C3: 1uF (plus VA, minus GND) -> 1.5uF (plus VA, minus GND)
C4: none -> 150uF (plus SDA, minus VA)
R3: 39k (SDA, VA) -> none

○ ○ ○ ○

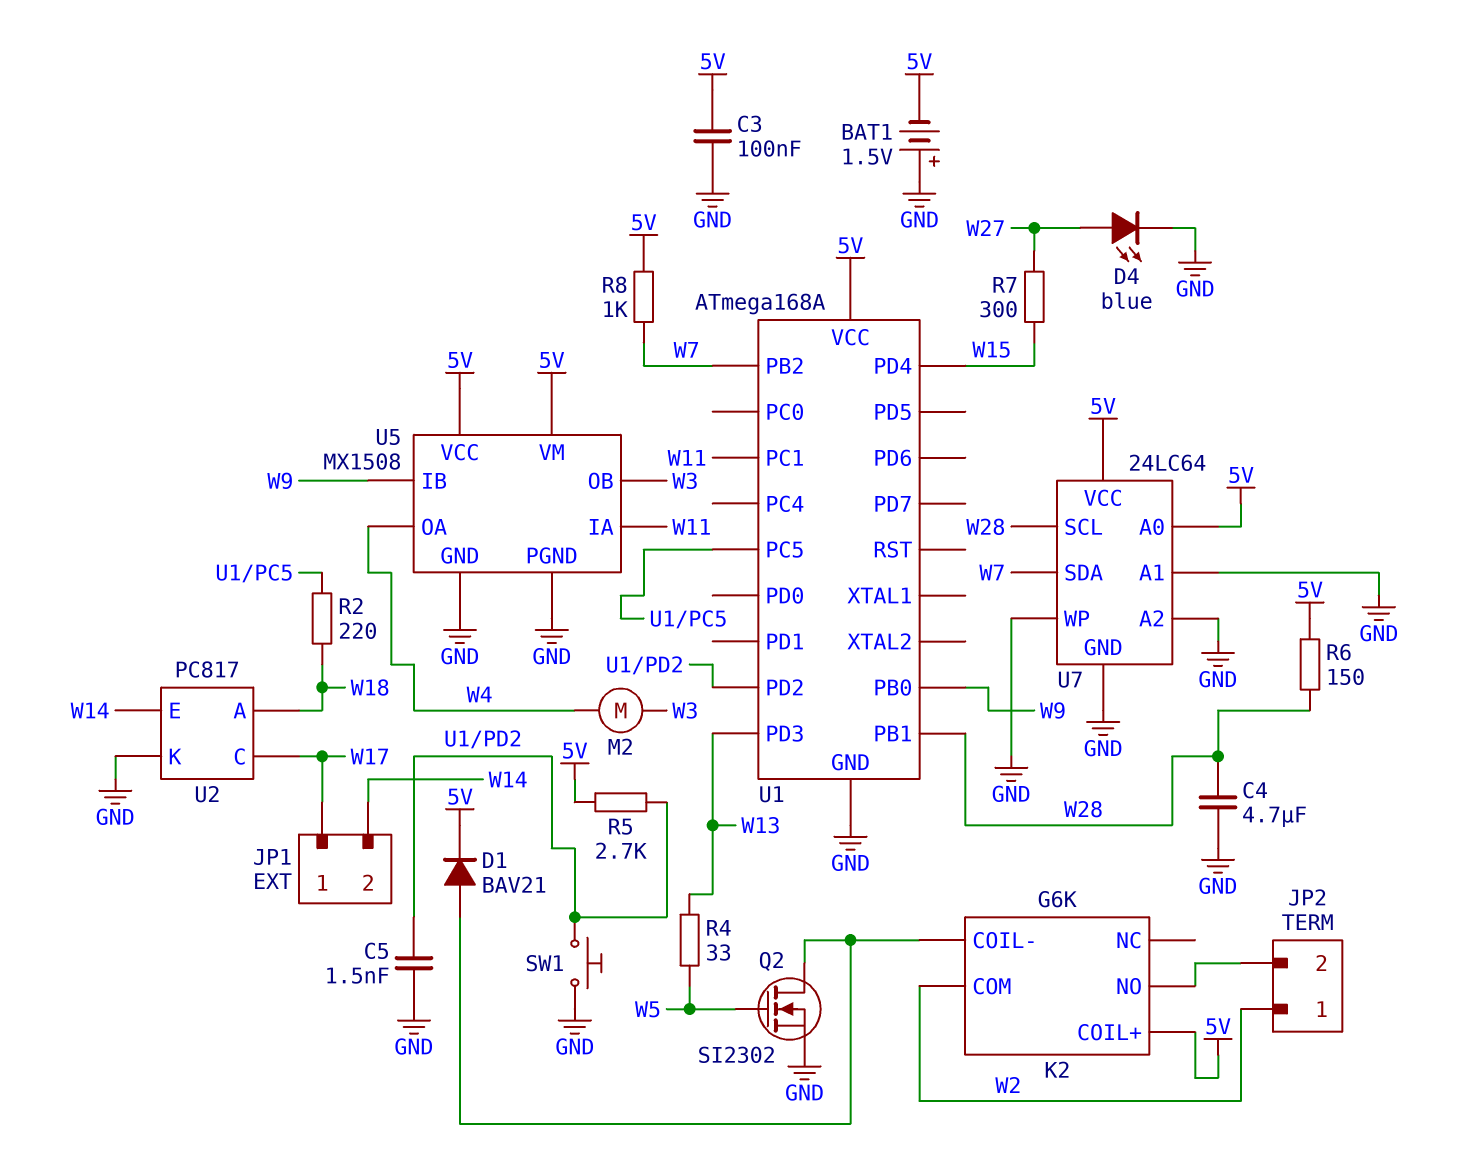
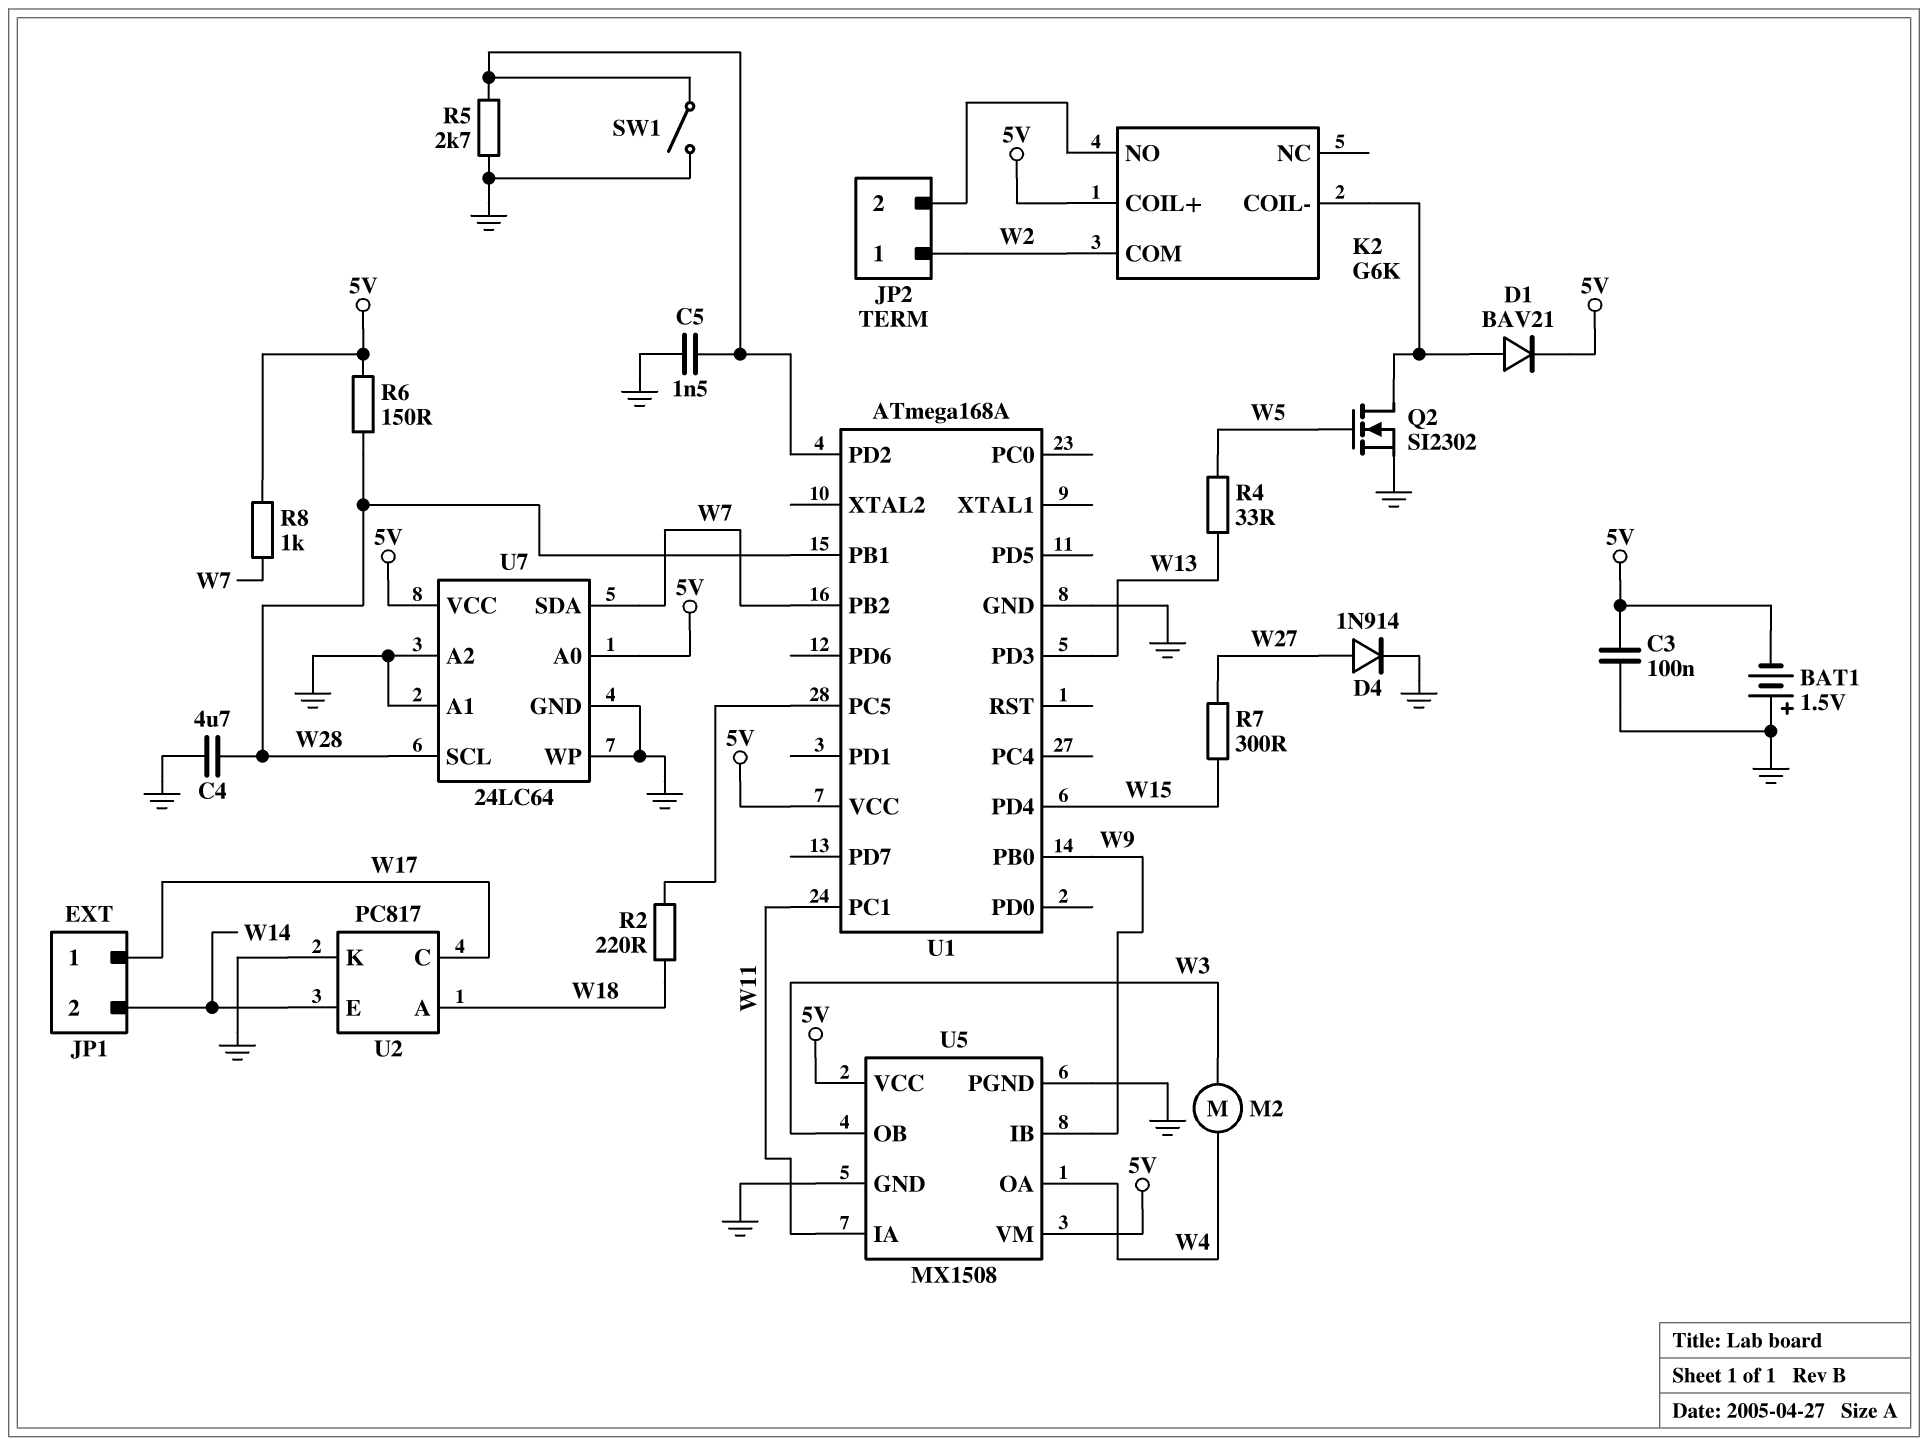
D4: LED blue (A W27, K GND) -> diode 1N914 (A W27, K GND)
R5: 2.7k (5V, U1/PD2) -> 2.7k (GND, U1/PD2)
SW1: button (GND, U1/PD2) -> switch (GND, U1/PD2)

○ ○ ○ ○

■ TASK OBJECTIVE: Only those lines of the entries above that run from the line containing "C3: 1uF (plus" to the line containing "R3: 39k (SDA, VA) -> none", both included, should be transcribed exactly.

■ SOLVED PROBLEM:
C3: 1uF (plus VA, minus GND) -> 1.5uF (plus VA, minus GND)
C4: none -> 150uF (plus SDA, minus VA)
R3: 39k (SDA, VA) -> none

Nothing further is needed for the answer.